TASK TO CARRY OUT: Copy out the final stretch of the listing: the line that contains "white teddy bear: 3 -> 2" and all lines after it, exactly as they appear.

RECORDED DATA:
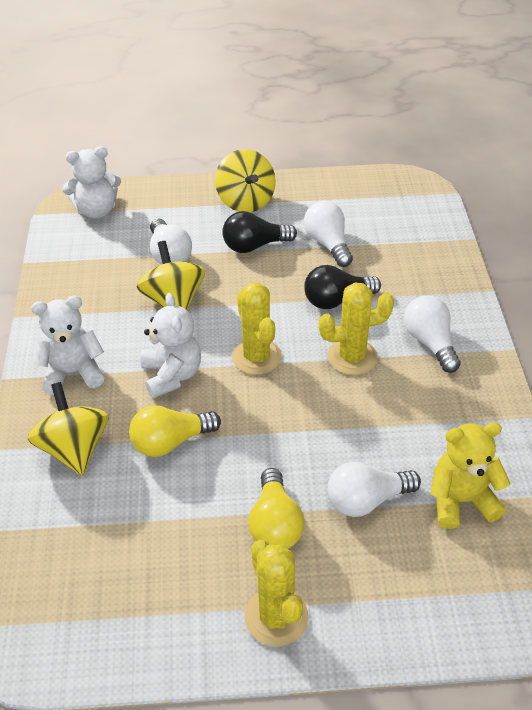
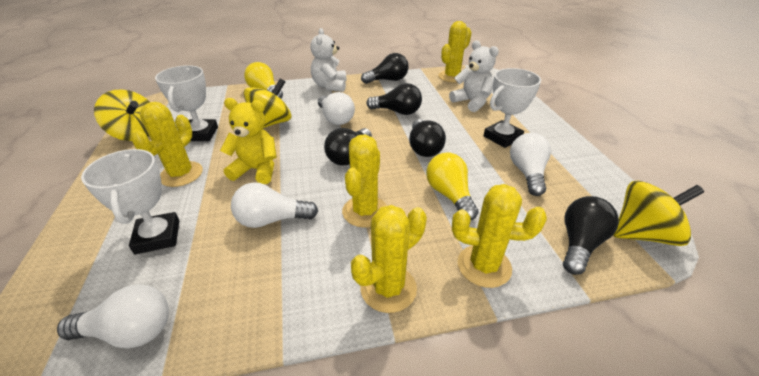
black light bulb: 2 -> 5
white teddy bear: 3 -> 2
white trophy: 0 -> 3
yellow cactus: 3 -> 5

RESULT:
white teddy bear: 3 -> 2
white trophy: 0 -> 3
yellow cactus: 3 -> 5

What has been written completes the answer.